═══ DATA RECORDS ═══

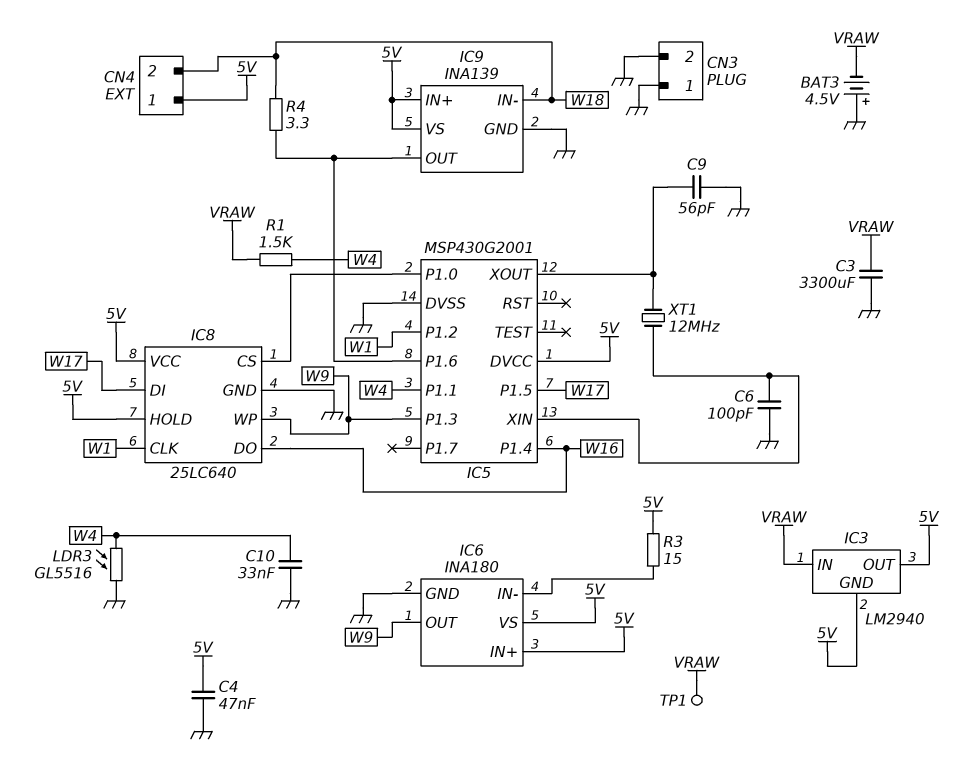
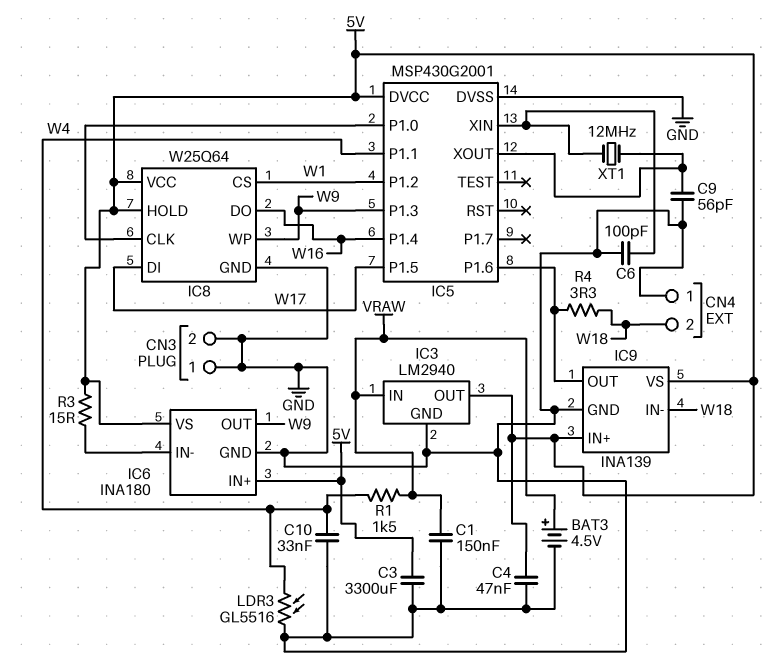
BAT3: 4.5V (plus GND, minus VRAW) -> 4.5V (plus VRAW, minus GND)
C1: none -> 150nF (GND, VRAW)
C3: 3300uF (GND, VRAW) -> 3300uF (5V, GND)
CN4 pin 1: 5V -> GND
IC3 pin GND: 5V -> GND
IC8: 25LC640 -> W25Q64
IC8 pin CLK: W1 -> IC5/P1.0
IC8 pin CS: IC5/P1.0 -> W1
TP1: test point (VRAW) -> none

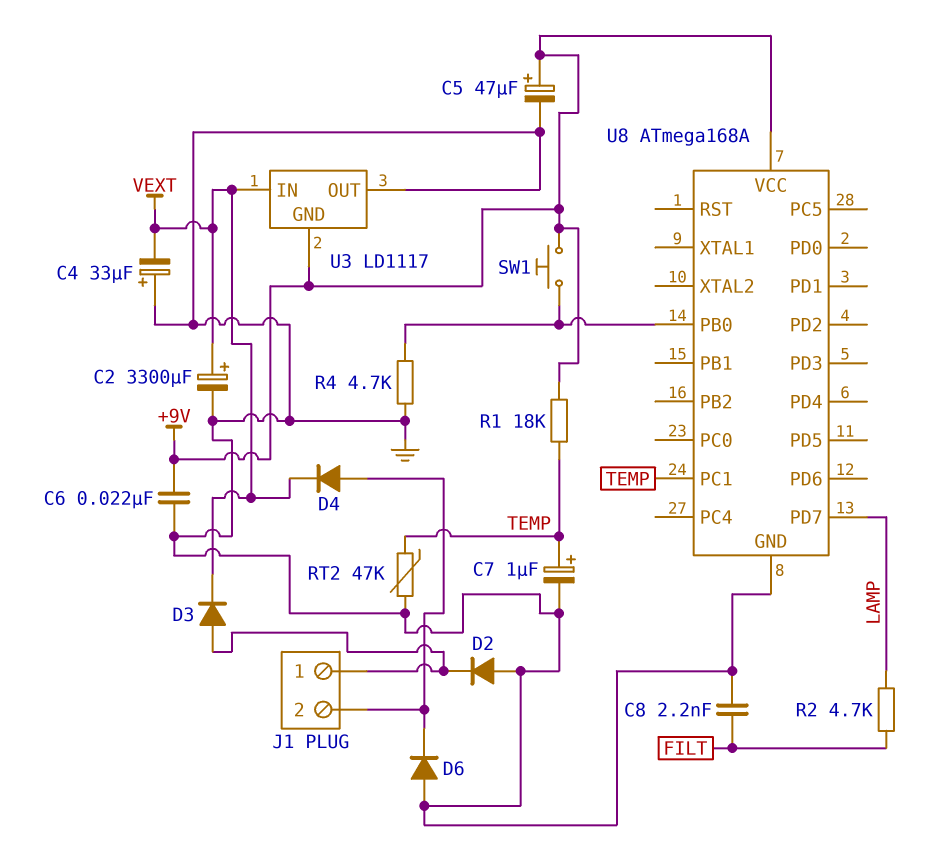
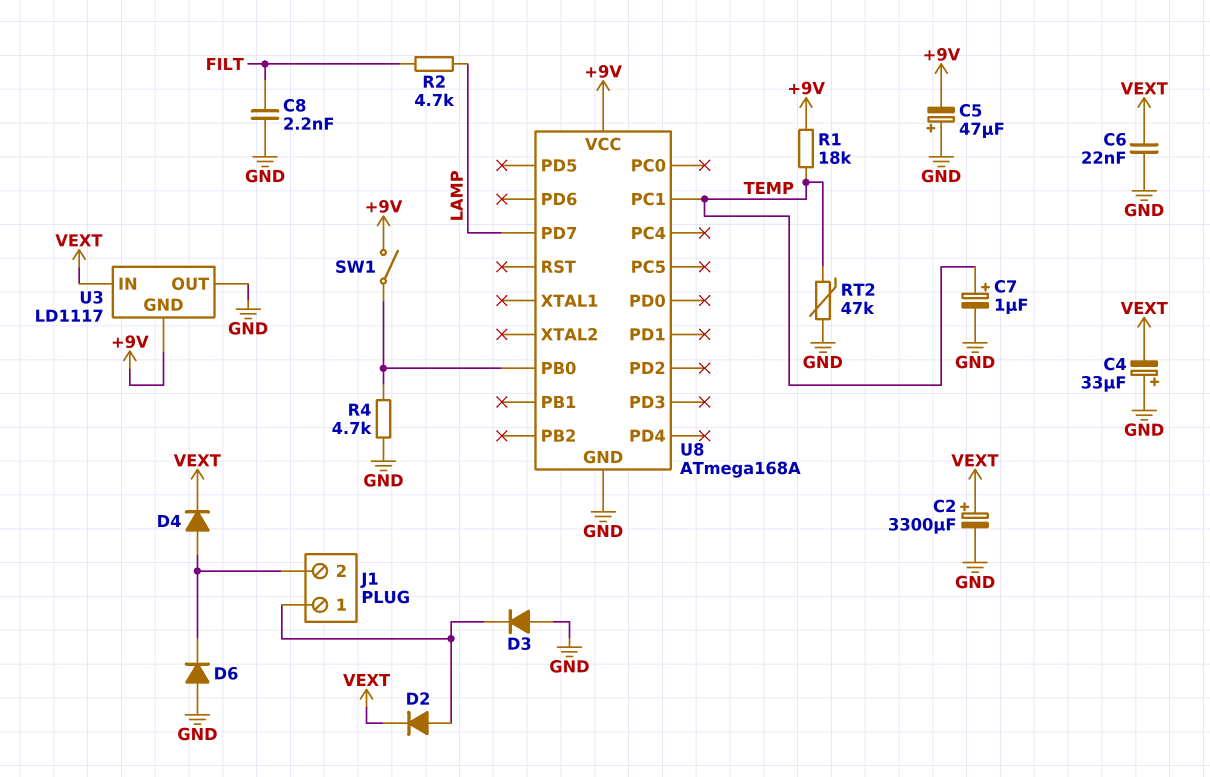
C5: 47uF (plus +9V, minus GND) -> 47uF (plus GND, minus +9V)
C6: 22nF (+9V, GND) -> 22nF (GND, VEXT)
D2: diode (A GND, K J1/1) -> diode (A J1/1, K VEXT)
D3: diode (A J1/1, K VEXT) -> diode (A GND, K J1/1)
SW1: button (+9V, U8/PB0) -> switch (+9V, U8/PB0)

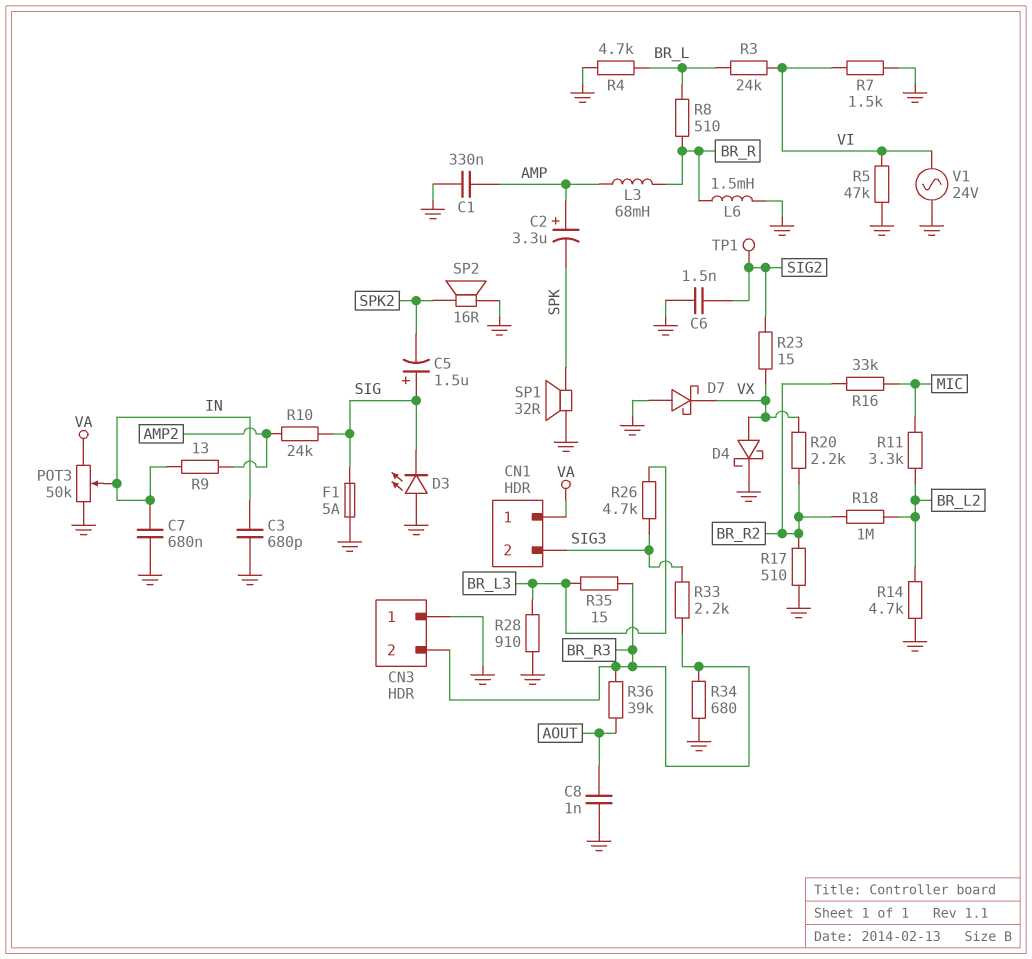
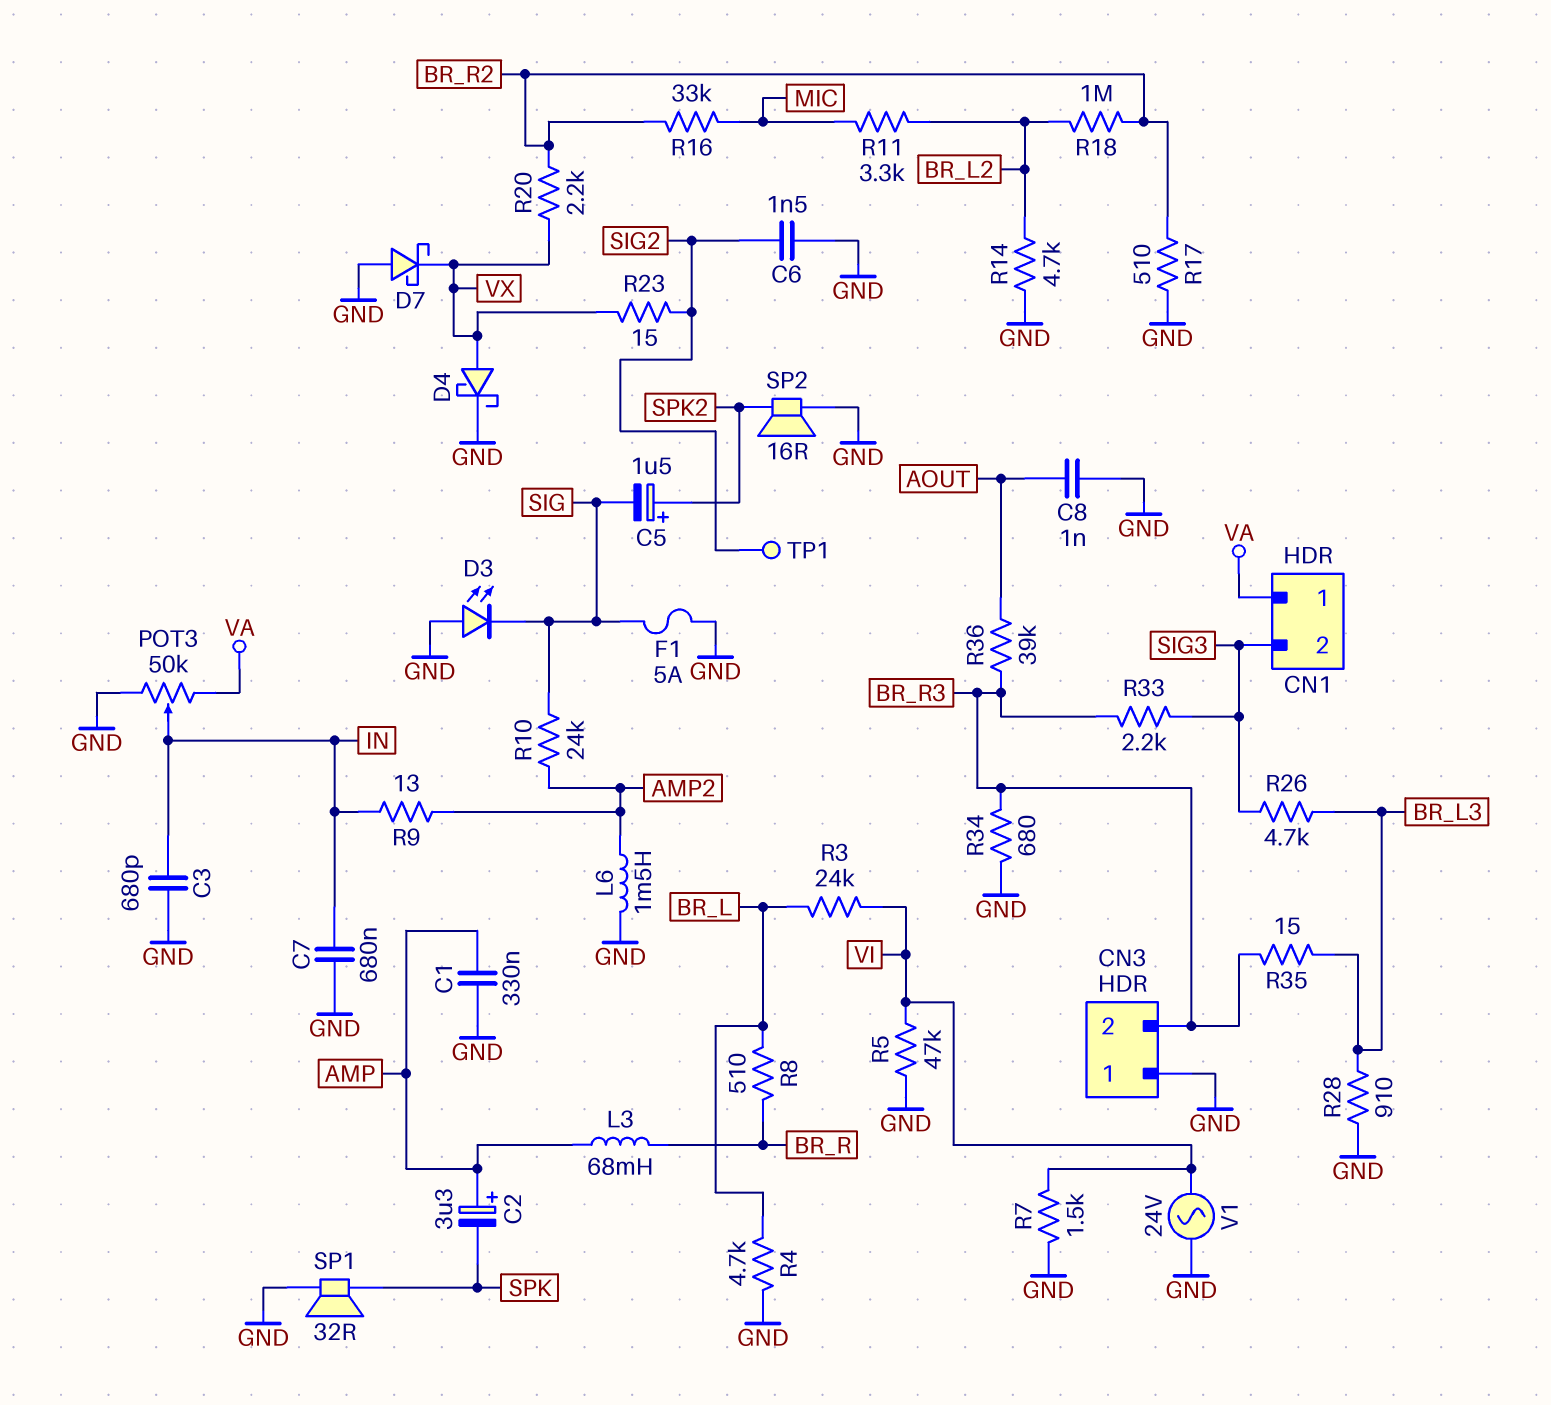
C5: 1.5uF (plus SIG, minus SPK2) -> 1.5uF (plus SPK2, minus SIG)
L6: 1.5mH (BR_R, GND) -> 1.5mH (AMP2, GND)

═══

## HOW TO COMPLETE THIS TASK
Copy out each line of the records where the word "none" appears.

## SOLUTION TO THE PROBLEM
C1: none -> 150nF (GND, VRAW)
TP1: test point (VRAW) -> none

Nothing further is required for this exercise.